Available records:
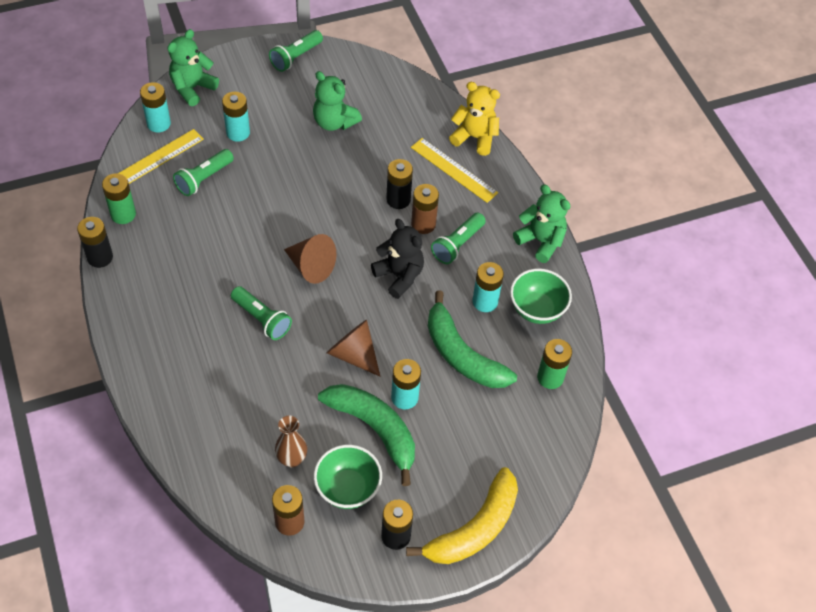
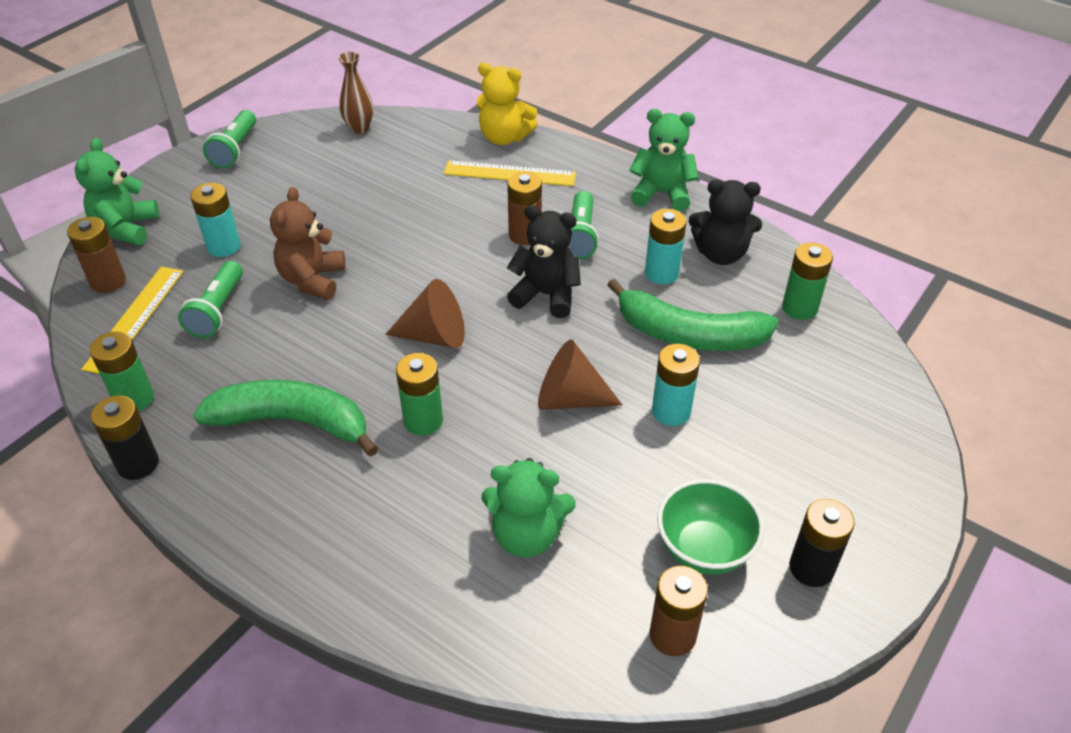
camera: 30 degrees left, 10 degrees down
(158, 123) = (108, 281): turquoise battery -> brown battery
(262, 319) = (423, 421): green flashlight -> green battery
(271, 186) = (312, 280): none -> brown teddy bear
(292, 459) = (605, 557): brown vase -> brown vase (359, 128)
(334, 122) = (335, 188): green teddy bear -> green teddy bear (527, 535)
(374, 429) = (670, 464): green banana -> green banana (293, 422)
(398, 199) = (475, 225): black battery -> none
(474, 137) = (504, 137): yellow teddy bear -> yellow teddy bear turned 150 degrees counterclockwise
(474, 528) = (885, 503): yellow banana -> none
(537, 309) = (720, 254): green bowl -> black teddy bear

Task item: Only lines go in the copy, not pictures. Transcribe exactly from the start of the listing through the line containing "(334, 122) = (335, 188): green".

Finished task:
camera: 30 degrees left, 10 degrees down
(158, 123) = (108, 281): turquoise battery -> brown battery
(262, 319) = (423, 421): green flashlight -> green battery
(271, 186) = (312, 280): none -> brown teddy bear
(292, 459) = (605, 557): brown vase -> brown vase (359, 128)
(334, 122) = (335, 188): green teddy bear -> green teddy bear (527, 535)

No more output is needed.